WHAT YOU WILL DO: With the pictures omitted, print exactly the lines below, from the one containing "(670, 232) = (77, 534): turquoise" through the one containing "(411, 301) = (406, 303): red", and nothing else.

RECORDS SHOWN:
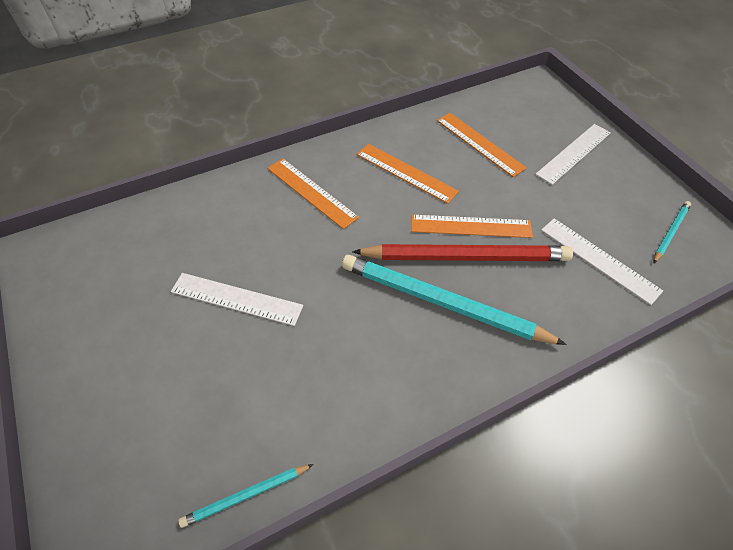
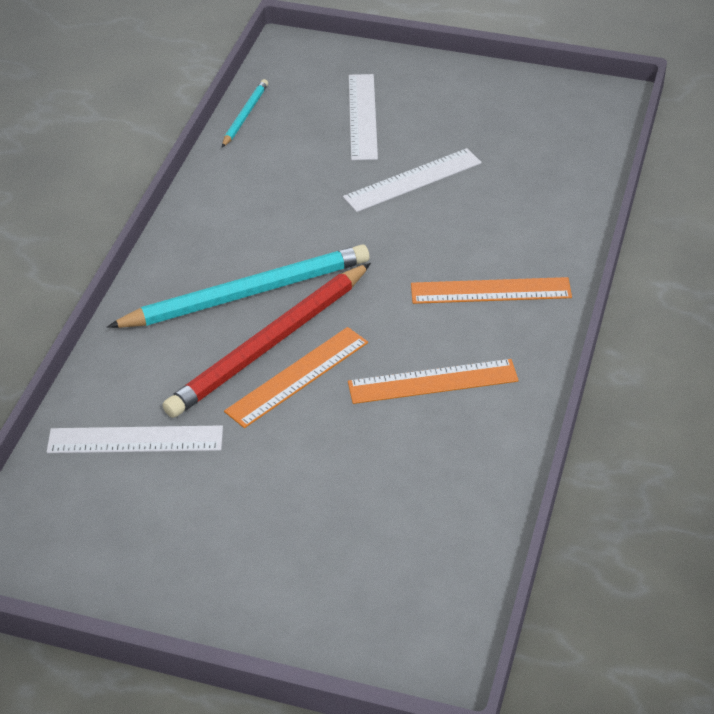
camera: 135 degrees right, 10 degrees down
(479, 144) = (401, 484): orange ruler -> none
(574, 153) = (275, 566): white ruler -> white ruler (362, 116)
(670, 232) = (77, 534): turquoise pencil -> none

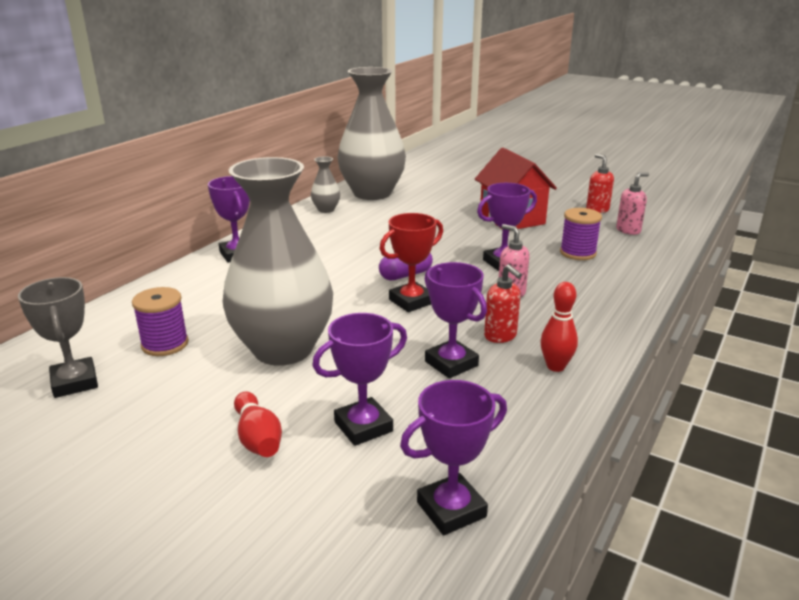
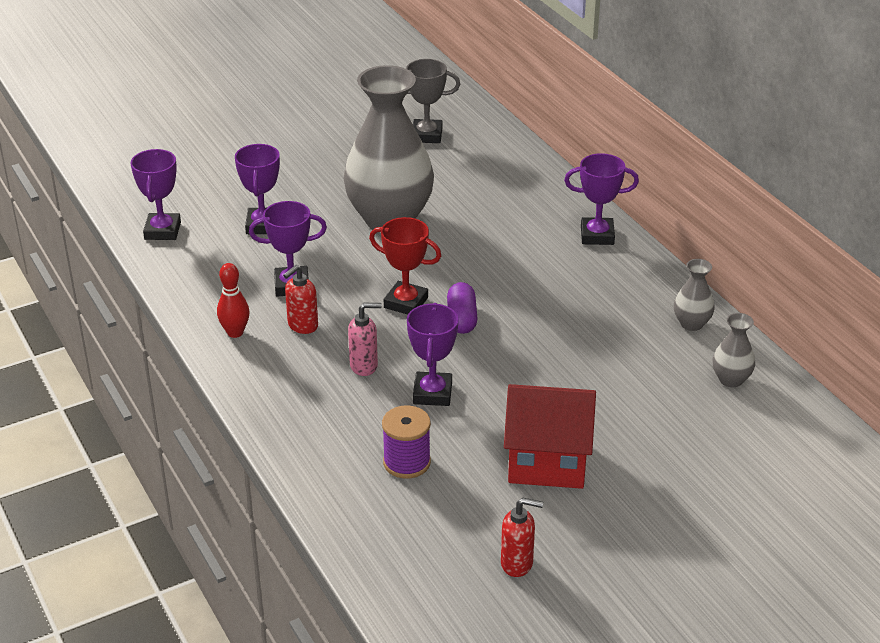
camera: 120 degrees right, 10 degrees up
(165, 344) = (447, 173): purple spool -> none
(258, 438) = (294, 186): red bowling pin -> none
(372, 193) = (731, 379): grey vase -> grey vase, size x0.41
(411, 301) = (406, 303): red trophy -> red trophy turned 60 degrees counterclockwise
(500, 336) = (302, 326): red soap dispenser -> red soap dispenser turned 45 degrees counterclockwise
(628, 230) = (428, 548): pink soap dispenser -> none

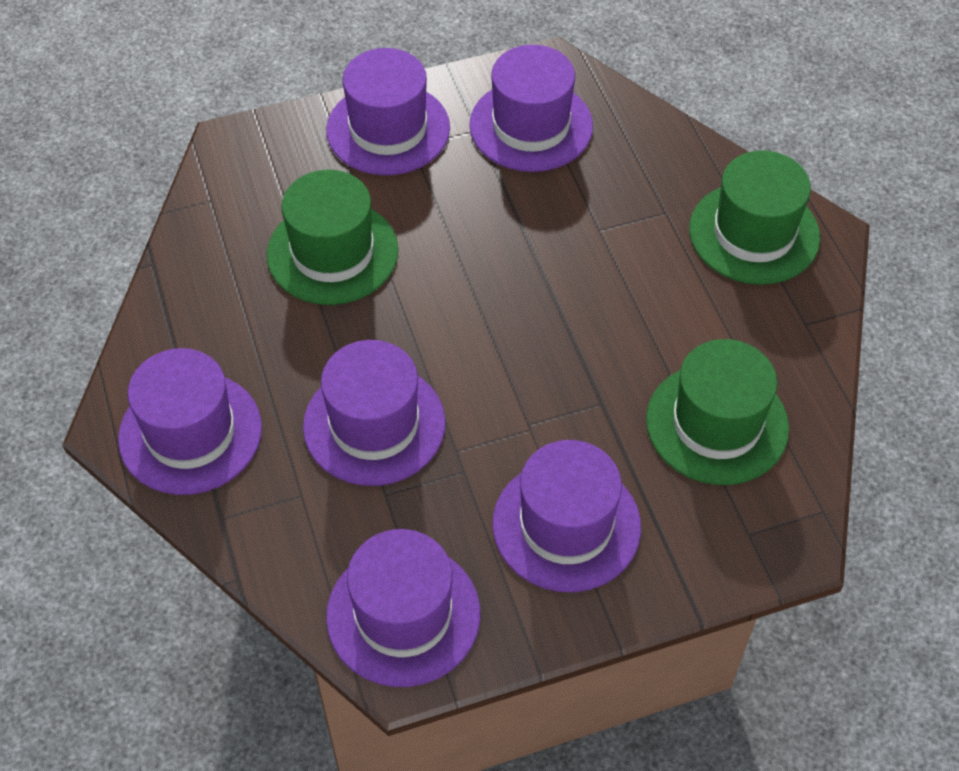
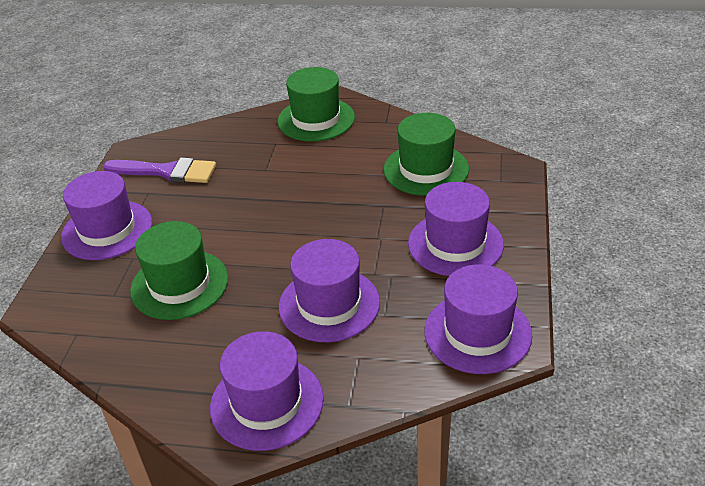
camera: 60 degrees left, 15 degrees down
(531, 126) = (167, 172): purple hat -> purple brush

RESPONSE:
(670, 232) = (77, 534): turquoise pencil -> none

camera: 120 degrees right, 10 degrees up
(165, 344) = (447, 173): purple spool -> none
(258, 438) = (294, 186): red bowling pin -> none
(372, 193) = (731, 379): grey vase -> grey vase, size x0.41
(411, 301) = (406, 303): red trophy -> red trophy turned 60 degrees counterclockwise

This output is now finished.